For this listing, reproduce the line with "none -> black brick C4:C5 level 1", the line with "yellow round brick K6", and the lines between, exactly as they stand. Leave out pictures and all other lines.

Information provided START

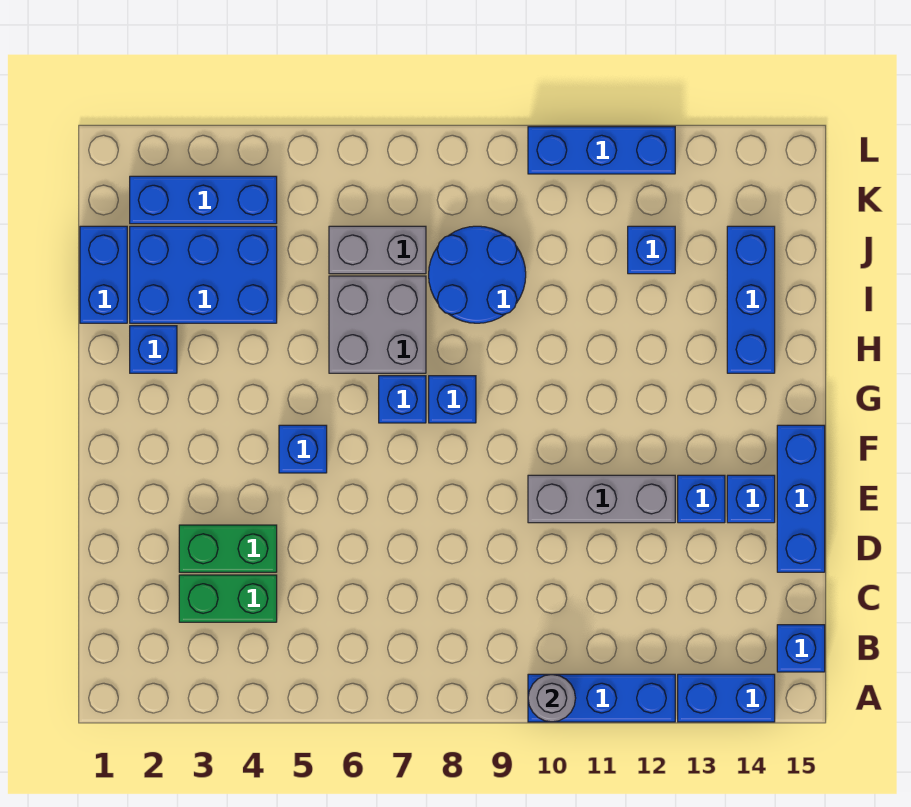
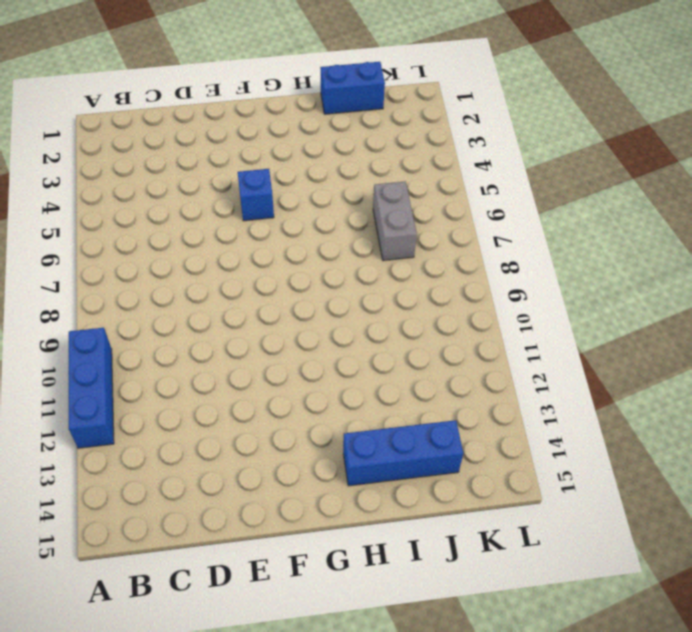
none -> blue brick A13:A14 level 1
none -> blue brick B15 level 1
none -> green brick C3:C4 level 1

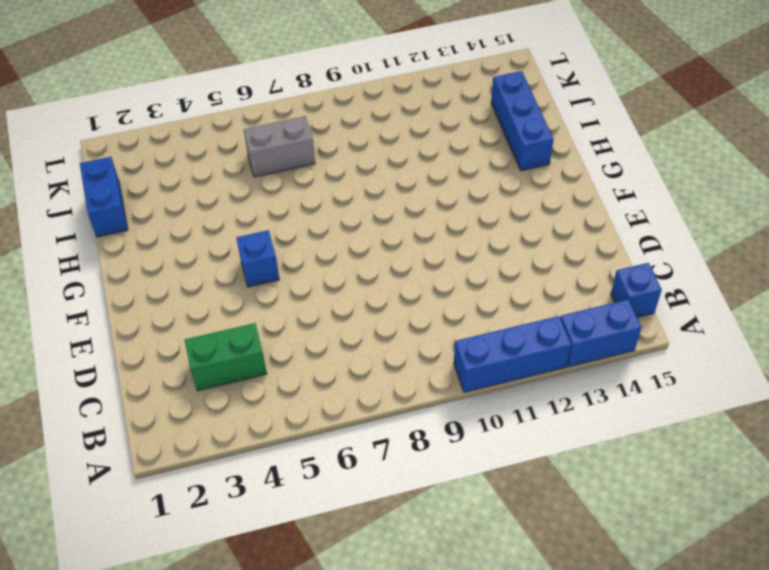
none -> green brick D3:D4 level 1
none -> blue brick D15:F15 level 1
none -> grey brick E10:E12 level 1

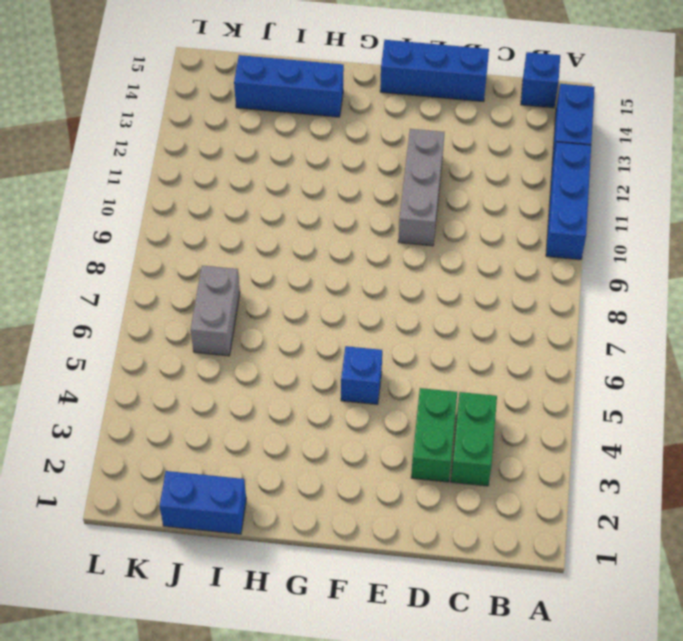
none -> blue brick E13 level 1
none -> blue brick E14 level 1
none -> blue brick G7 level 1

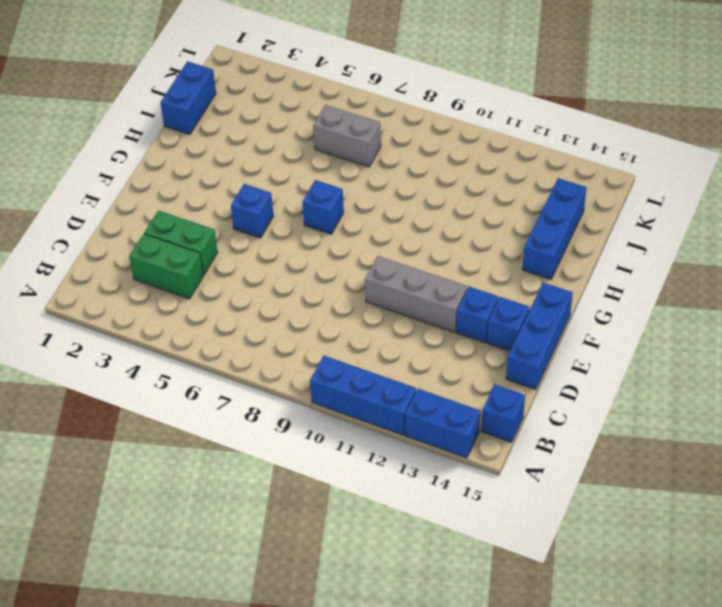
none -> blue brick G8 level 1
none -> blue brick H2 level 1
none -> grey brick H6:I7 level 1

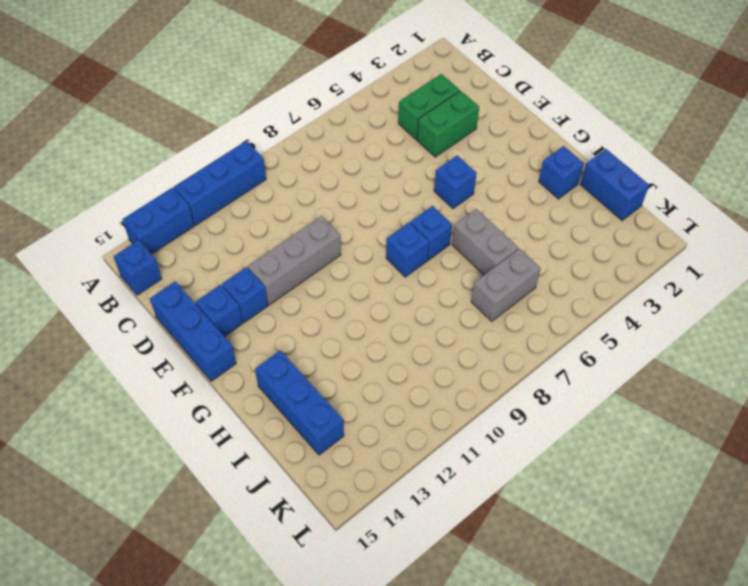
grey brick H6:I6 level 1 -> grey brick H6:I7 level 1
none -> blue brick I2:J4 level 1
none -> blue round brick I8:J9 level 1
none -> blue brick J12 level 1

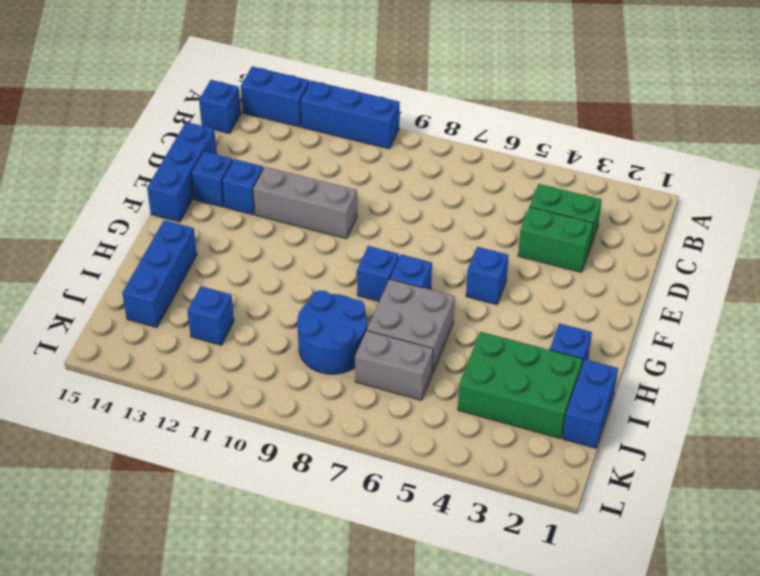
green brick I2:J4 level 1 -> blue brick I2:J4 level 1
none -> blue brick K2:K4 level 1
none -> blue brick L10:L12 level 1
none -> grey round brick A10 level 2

Information provided END
Information provided START

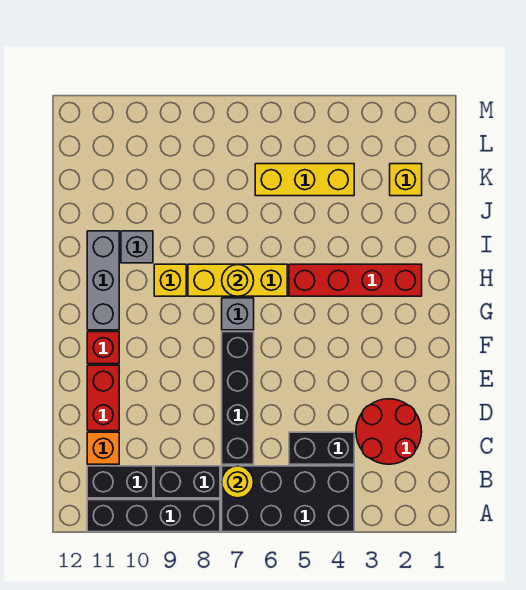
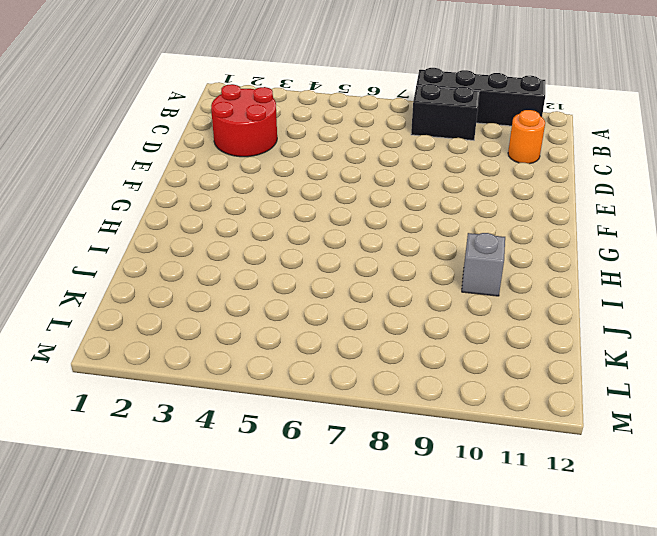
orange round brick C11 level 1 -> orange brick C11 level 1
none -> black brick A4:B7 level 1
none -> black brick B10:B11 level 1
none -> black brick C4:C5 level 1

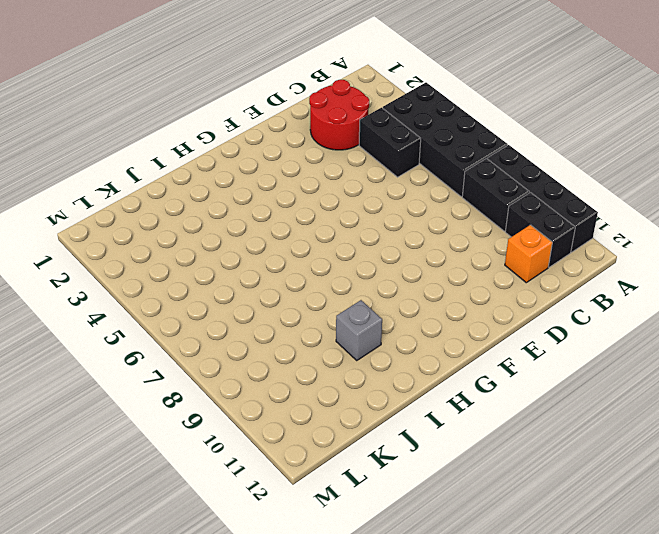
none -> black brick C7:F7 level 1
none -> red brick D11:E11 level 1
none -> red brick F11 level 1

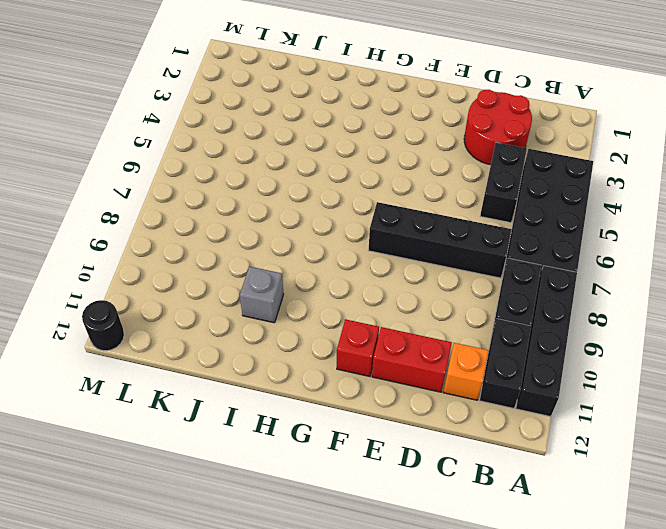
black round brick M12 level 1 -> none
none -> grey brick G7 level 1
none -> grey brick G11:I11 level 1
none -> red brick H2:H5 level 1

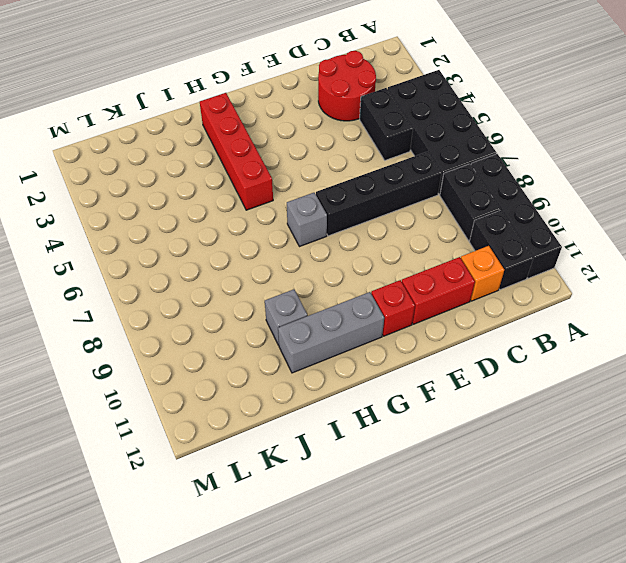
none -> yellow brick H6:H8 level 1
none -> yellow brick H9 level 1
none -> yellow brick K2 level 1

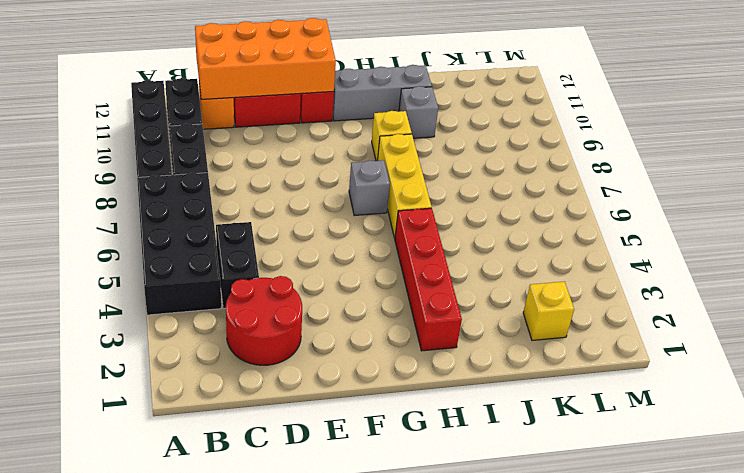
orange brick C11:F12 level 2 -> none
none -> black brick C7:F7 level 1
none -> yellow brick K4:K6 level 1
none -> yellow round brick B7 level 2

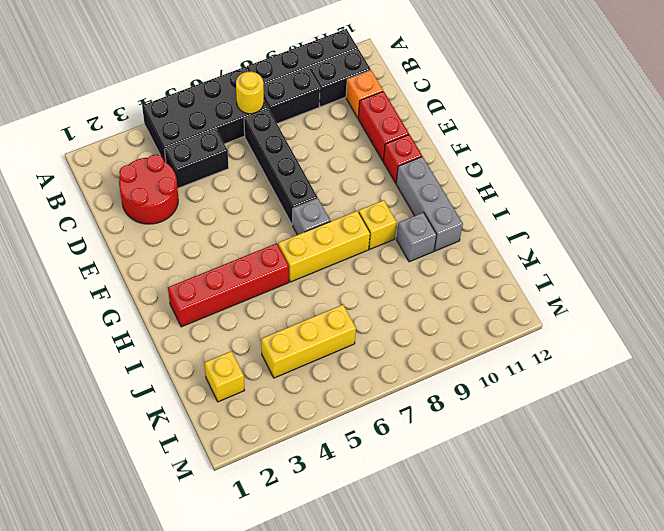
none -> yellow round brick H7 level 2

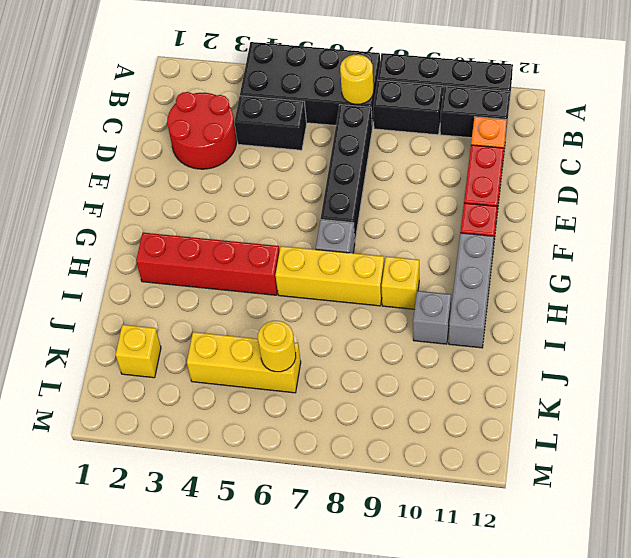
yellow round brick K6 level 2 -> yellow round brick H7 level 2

Information provided END

**Response for this exercise:**
none -> black brick C4:C5 level 1

none -> black brick C7:F7 level 1
none -> red brick D11:E11 level 1
none -> red brick F11 level 1

black round brick M12 level 1 -> none
none -> grey brick G7 level 1
none -> grey brick G11:I11 level 1
none -> red brick H2:H5 level 1

none -> yellow brick H6:H8 level 1
none -> yellow brick H9 level 1
none -> yellow brick K2 level 1

orange brick C11:F12 level 2 -> none
none -> black brick C7:F7 level 1
none -> yellow brick K4:K6 level 1
none -> yellow round brick B7 level 2

none -> yellow round brick H7 level 2

yellow round brick K6 level 2 -> yellow round brick H7 level 2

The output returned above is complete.